Stored data -
____

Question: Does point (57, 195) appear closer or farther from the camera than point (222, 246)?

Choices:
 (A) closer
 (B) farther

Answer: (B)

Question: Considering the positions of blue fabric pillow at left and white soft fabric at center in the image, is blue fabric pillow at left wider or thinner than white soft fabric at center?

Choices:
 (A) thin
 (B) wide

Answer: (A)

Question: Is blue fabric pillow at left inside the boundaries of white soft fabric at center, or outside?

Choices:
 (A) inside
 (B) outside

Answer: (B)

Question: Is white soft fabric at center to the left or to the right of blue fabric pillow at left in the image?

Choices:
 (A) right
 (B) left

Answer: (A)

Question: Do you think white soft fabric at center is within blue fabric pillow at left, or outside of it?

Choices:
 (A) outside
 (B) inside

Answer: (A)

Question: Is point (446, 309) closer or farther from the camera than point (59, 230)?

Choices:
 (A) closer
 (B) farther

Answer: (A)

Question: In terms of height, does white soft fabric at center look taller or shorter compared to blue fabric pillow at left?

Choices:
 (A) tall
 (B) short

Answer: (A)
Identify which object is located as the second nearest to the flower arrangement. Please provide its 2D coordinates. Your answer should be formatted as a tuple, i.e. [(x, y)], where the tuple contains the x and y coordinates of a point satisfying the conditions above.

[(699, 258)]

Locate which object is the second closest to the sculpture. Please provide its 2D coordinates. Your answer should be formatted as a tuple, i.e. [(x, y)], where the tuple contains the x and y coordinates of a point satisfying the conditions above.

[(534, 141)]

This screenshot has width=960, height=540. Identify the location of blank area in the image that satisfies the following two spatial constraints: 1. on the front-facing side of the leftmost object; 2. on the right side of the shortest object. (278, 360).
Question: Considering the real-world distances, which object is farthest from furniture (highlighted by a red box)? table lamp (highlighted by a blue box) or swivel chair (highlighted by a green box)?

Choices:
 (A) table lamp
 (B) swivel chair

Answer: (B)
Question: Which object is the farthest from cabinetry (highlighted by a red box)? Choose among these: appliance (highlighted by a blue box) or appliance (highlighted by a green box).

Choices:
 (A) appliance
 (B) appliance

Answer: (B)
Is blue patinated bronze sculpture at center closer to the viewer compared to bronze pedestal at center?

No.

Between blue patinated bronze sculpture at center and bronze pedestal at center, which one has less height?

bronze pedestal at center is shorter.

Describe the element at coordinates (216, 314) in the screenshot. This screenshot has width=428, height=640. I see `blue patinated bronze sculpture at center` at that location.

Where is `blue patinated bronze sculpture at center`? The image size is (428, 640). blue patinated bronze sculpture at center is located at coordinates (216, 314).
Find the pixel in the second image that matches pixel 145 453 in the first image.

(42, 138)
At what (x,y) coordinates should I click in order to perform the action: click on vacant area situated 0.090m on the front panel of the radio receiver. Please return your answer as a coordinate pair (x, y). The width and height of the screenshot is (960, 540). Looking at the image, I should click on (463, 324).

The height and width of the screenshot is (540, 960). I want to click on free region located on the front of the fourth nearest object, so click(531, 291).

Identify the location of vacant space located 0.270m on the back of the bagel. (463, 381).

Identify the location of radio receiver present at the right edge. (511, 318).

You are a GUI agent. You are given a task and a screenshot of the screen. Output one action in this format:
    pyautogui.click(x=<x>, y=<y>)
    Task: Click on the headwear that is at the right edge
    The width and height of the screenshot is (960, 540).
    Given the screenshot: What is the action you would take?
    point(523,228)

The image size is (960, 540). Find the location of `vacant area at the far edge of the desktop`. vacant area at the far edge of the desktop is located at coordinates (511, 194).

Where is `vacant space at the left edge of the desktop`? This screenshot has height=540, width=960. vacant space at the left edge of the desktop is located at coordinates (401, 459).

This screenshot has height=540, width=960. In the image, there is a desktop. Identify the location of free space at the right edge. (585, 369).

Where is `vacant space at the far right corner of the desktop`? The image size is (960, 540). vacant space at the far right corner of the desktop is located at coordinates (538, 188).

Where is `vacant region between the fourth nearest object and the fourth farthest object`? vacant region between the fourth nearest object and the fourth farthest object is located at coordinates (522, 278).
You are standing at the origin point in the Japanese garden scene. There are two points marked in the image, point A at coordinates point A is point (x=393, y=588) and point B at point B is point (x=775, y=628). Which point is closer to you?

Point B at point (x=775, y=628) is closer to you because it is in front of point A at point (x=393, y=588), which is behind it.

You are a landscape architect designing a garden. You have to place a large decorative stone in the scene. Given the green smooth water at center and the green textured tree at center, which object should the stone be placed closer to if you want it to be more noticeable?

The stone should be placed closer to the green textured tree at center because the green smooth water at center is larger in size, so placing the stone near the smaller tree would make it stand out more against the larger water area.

____

Work task - Write out every item above word for word, with nothing changed, added, or left out.

Written response -
Question: Does point (57, 195) appear closer or farther from the camera than point (222, 246)?

Choices:
 (A) closer
 (B) farther

Answer: (B)

Question: Considering the positions of blue fabric pillow at left and white soft fabric at center in the image, is blue fabric pillow at left wider or thinner than white soft fabric at center?

Choices:
 (A) thin
 (B) wide

Answer: (A)

Question: Is blue fabric pillow at left inside the boundaries of white soft fabric at center, or outside?

Choices:
 (A) inside
 (B) outside

Answer: (B)

Question: Is white soft fabric at center to the left or to the right of blue fabric pillow at left in the image?

Choices:
 (A) right
 (B) left

Answer: (A)

Question: Do you think white soft fabric at center is within blue fabric pillow at left, or outside of it?

Choices:
 (A) outside
 (B) inside

Answer: (A)

Question: Is point (446, 309) closer or farther from the camera than point (59, 230)?

Choices:
 (A) closer
 (B) farther

Answer: (A)

Question: In terms of height, does white soft fabric at center look taller or shorter compared to blue fabric pillow at left?

Choices:
 (A) tall
 (B) short

Answer: (A)
Identify which object is located as the second nearest to the flower arrangement. Please provide its 2D coordinates. Your answer should be formatted as a tuple, i.e. [(x, y)], where the tuple contains the x and y coordinates of a point satisfying the conditions above.

[(699, 258)]

Locate which object is the second closest to the sculpture. Please provide its 2D coordinates. Your answer should be formatted as a tuple, i.e. [(x, y)], where the tuple contains the x and y coordinates of a point satisfying the conditions above.

[(534, 141)]

This screenshot has width=960, height=540. Identify the location of blank area in the image that satisfies the following two spatial constraints: 1. on the front-facing side of the leftmost object; 2. on the right side of the shortest object. (278, 360).
Question: Considering the real-world distances, which object is farthest from furniture (highlighted by a red box)? table lamp (highlighted by a blue box) or swivel chair (highlighted by a green box)?

Choices:
 (A) table lamp
 (B) swivel chair

Answer: (B)
Question: Which object is the farthest from cabinetry (highlighted by a red box)? Choose among these: appliance (highlighted by a blue box) or appliance (highlighted by a green box).

Choices:
 (A) appliance
 (B) appliance

Answer: (B)
Is blue patinated bronze sculpture at center closer to the viewer compared to bronze pedestal at center?

No.

Between blue patinated bronze sculpture at center and bronze pedestal at center, which one has less height?

bronze pedestal at center is shorter.

Describe the element at coordinates (216, 314) in the screenshot. This screenshot has width=428, height=640. I see `blue patinated bronze sculpture at center` at that location.

Where is `blue patinated bronze sculpture at center`? The image size is (428, 640). blue patinated bronze sculpture at center is located at coordinates (216, 314).
Find the pixel in the second image that matches pixel 145 453 in the first image.

(42, 138)
At what (x,y) coordinates should I click in order to perform the action: click on vacant area situated 0.090m on the front panel of the radio receiver. Please return your answer as a coordinate pair (x, y). The width and height of the screenshot is (960, 540). Looking at the image, I should click on (463, 324).

The height and width of the screenshot is (540, 960). I want to click on free region located on the front of the fourth nearest object, so click(531, 291).

Identify the location of vacant space located 0.270m on the back of the bagel. (463, 381).

Identify the location of radio receiver present at the right edge. (511, 318).

You are a GUI agent. You are given a task and a screenshot of the screen. Output one action in this format:
    pyautogui.click(x=<x>, y=<y>)
    Task: Click on the headwear that is at the right edge
    The width and height of the screenshot is (960, 540).
    Given the screenshot: What is the action you would take?
    point(523,228)

The image size is (960, 540). Find the location of `vacant area at the far edge of the desktop`. vacant area at the far edge of the desktop is located at coordinates (511, 194).

Where is `vacant space at the left edge of the desktop`? This screenshot has height=540, width=960. vacant space at the left edge of the desktop is located at coordinates (401, 459).

This screenshot has height=540, width=960. In the image, there is a desktop. Identify the location of free space at the right edge. (585, 369).

Where is `vacant space at the far right corner of the desktop`? The image size is (960, 540). vacant space at the far right corner of the desktop is located at coordinates (538, 188).

Where is `vacant region between the fourth nearest object and the fourth farthest object`? vacant region between the fourth nearest object and the fourth farthest object is located at coordinates (522, 278).
You are standing at the origin point in the Japanese garden scene. There are two points marked in the image, point A at coordinates point A is point (x=393, y=588) and point B at point B is point (x=775, y=628). Which point is closer to you?

Point B at point (x=775, y=628) is closer to you because it is in front of point A at point (x=393, y=588), which is behind it.

You are a landscape architect designing a garden. You have to place a large decorative stone in the scene. Given the green smooth water at center and the green textured tree at center, which object should the stone be placed closer to if you want it to be more noticeable?

The stone should be placed closer to the green textured tree at center because the green smooth water at center is larger in size, so placing the stone near the smaller tree would make it stand out more against the larger water area.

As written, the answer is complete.